Extracted entries:
▬▬▬▬▬▬
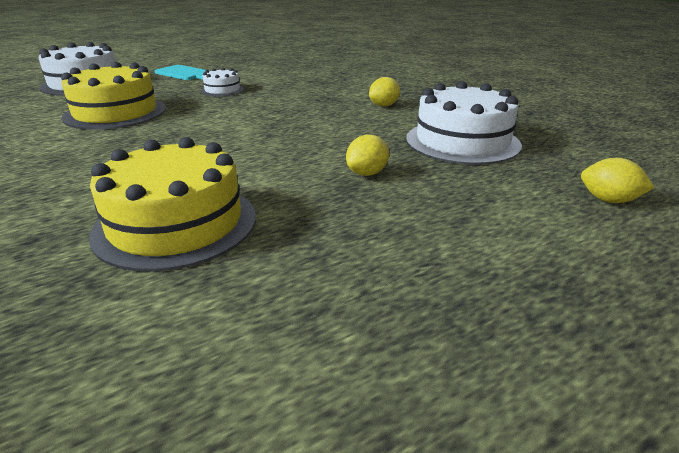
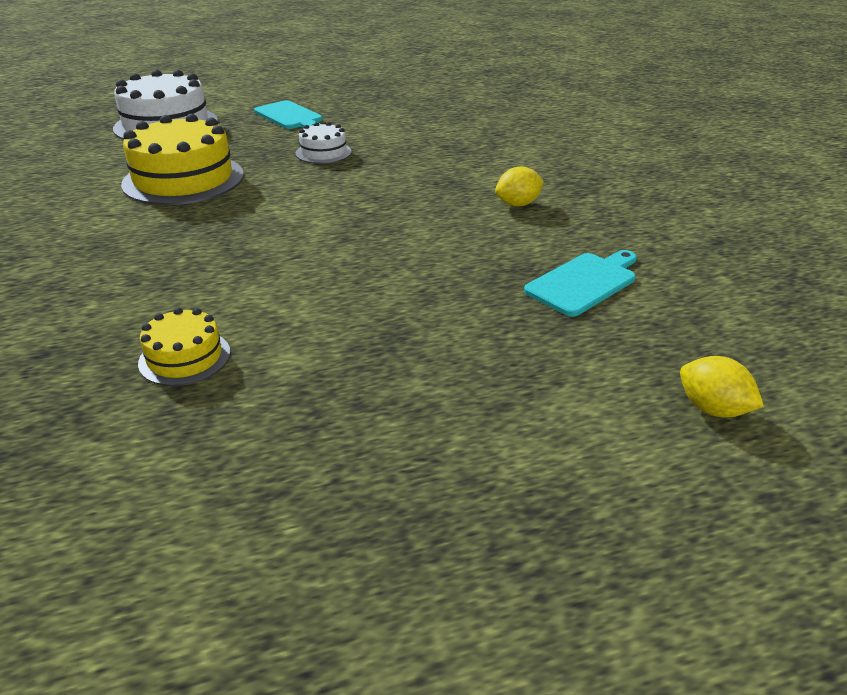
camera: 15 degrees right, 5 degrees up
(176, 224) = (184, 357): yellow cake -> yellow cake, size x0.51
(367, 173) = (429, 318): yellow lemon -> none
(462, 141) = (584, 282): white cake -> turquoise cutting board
▬▬▬▬▬▬
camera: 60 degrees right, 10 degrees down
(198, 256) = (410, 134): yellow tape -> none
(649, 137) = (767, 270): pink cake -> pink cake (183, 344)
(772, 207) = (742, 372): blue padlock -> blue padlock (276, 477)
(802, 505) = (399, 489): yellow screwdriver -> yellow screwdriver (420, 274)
▬▬▬▬▬▬
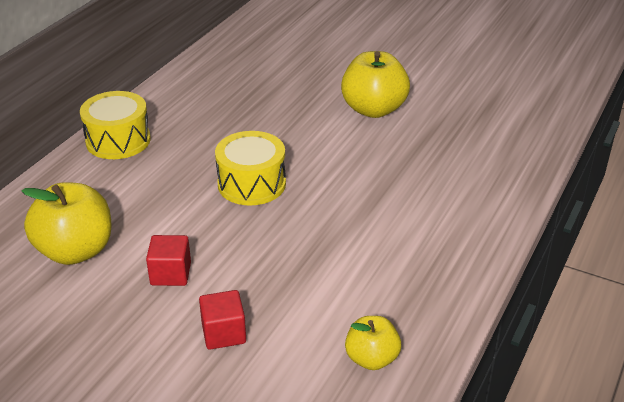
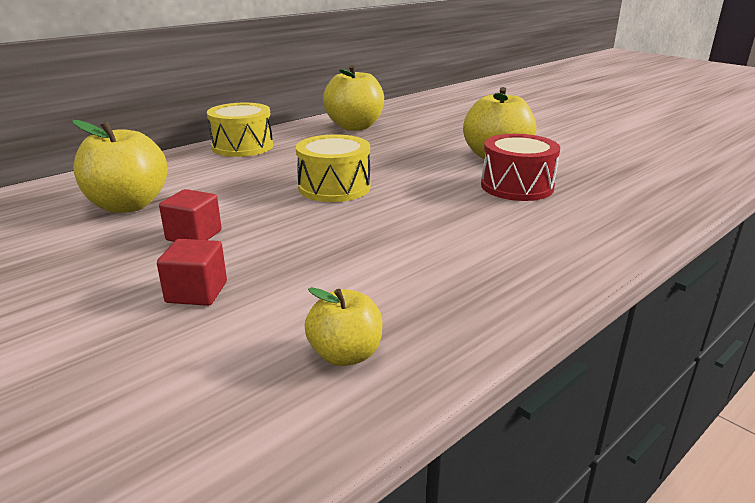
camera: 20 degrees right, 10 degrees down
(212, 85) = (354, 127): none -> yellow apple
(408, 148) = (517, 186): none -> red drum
▬▬▬▬▬▬
Work instructions:
Going back to the entries above, set down exactly the lines that begin at the one with "(772, 207) = (742, 372): blue" and end at the one with "(802, 505) = (399, 489): yellow", both included, and nothing else.

Solution for this task:
(772, 207) = (742, 372): blue padlock -> blue padlock (276, 477)
(802, 505) = (399, 489): yellow screwdriver -> yellow screwdriver (420, 274)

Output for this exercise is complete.